Object state change records:
--- START ---

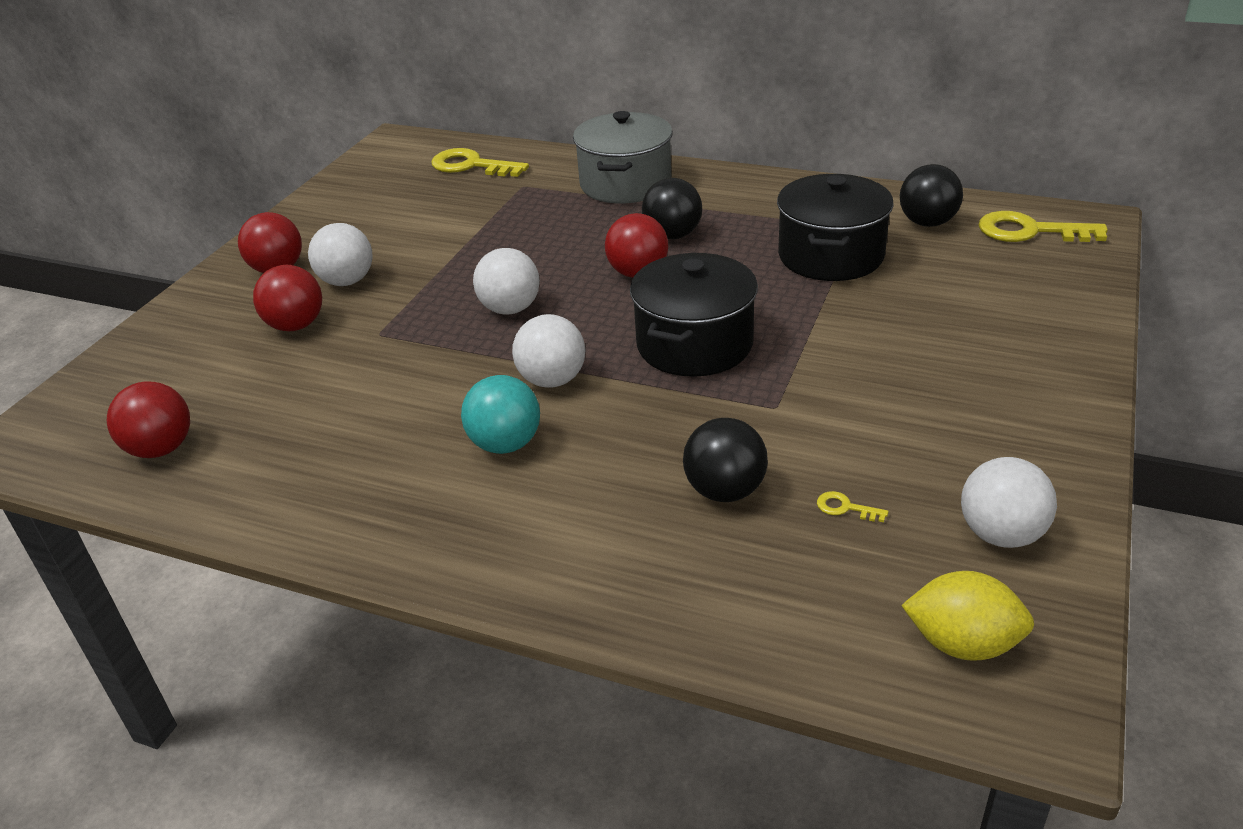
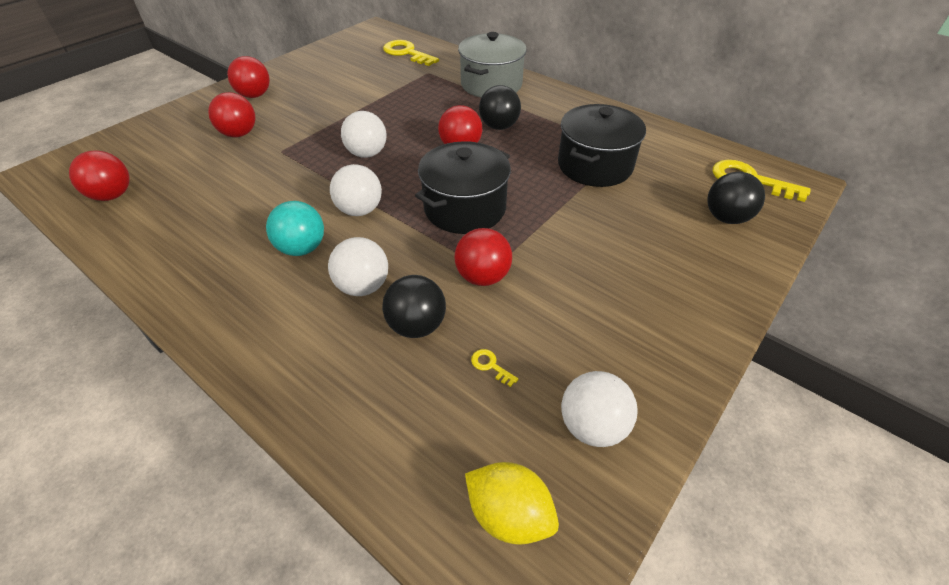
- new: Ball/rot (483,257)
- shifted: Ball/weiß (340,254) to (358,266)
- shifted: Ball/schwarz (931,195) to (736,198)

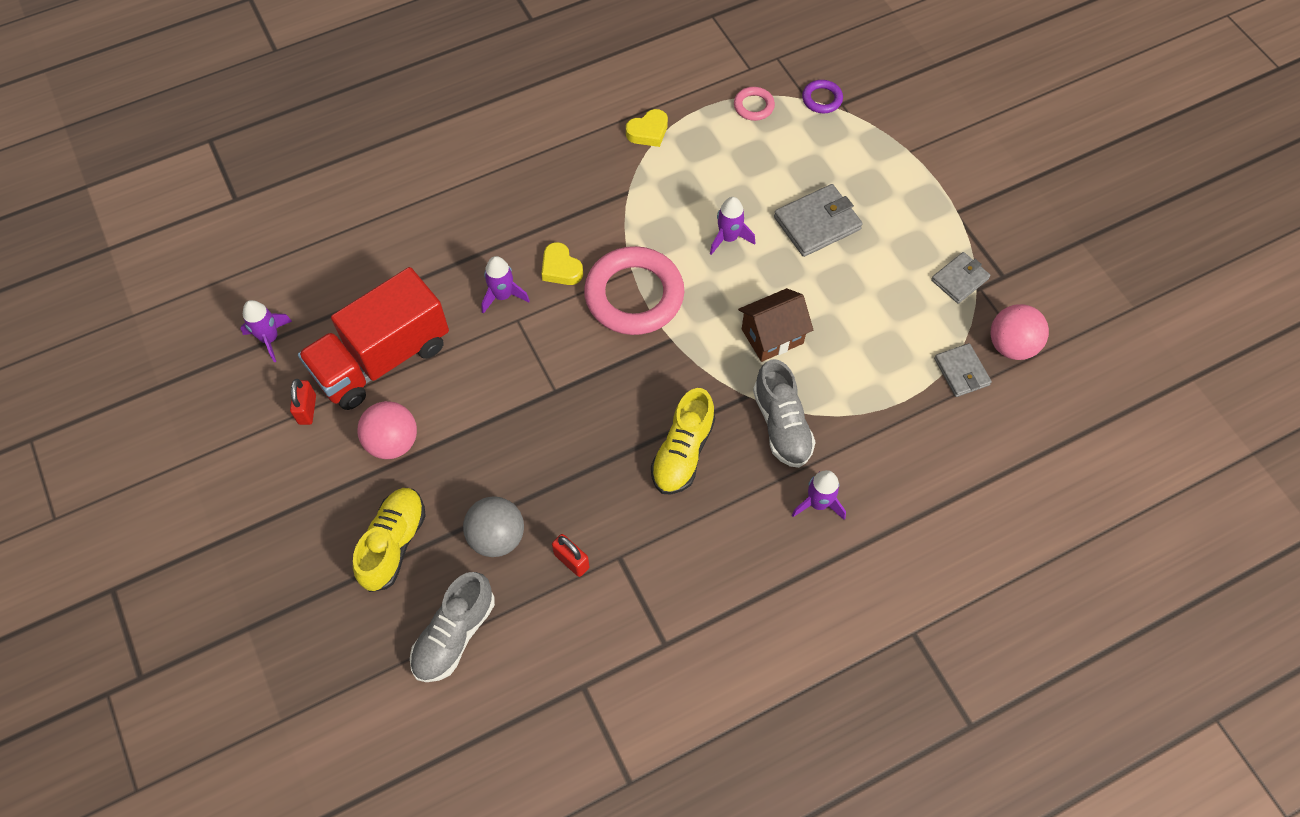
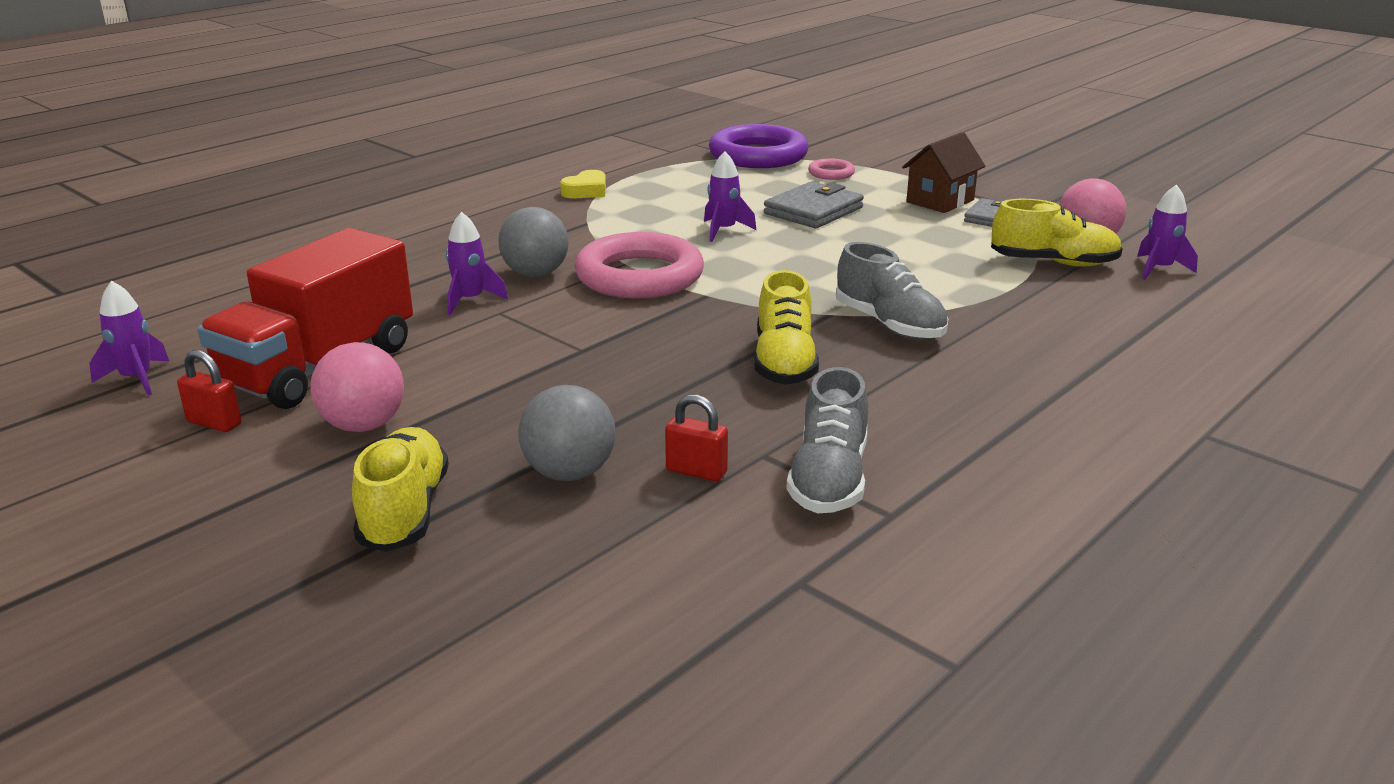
- shifted: Schuh/grau (452,627) to (827,440)
- shifted: Ring/rosa (754,104) to (831,169)
- shifted: Haus/braun (775,325) to (944,172)
- shifted: Rakete/lila (819,495) to (1167,232)
- swapped: Herz/gelb (562,263) to Ball/grau (533,242)
- swapped: Geldbörse/grau (963,370) to Schuh/gelb (1057,233)
- rotated: Vorhängeschloss/rot (303,402) = (209,391) 45 degrees counterclockwise
- scaled: Ring/lila (822,96) = (758,146) x2.23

--- END ---

Exercise requirements: Restate word for word, and only, the lines from the line that contains "- shifted: Ball/weiß (340,254) to (358,266)" through the end of the data, both included; pictures are not part of the copy.

Solution to this exercise:
- shifted: Ball/weiß (340,254) to (358,266)
- shifted: Ball/schwarz (931,195) to (736,198)

- shifted: Schuh/grau (452,627) to (827,440)
- shifted: Ring/rosa (754,104) to (831,169)
- shifted: Haus/braun (775,325) to (944,172)
- shifted: Rakete/lila (819,495) to (1167,232)
- swapped: Herz/gelb (562,263) to Ball/grau (533,242)
- swapped: Geldbörse/grau (963,370) to Schuh/gelb (1057,233)
- rotated: Vorhängeschloss/rot (303,402) = (209,391) 45 degrees counterclockwise
- scaled: Ring/lila (822,96) = (758,146) x2.23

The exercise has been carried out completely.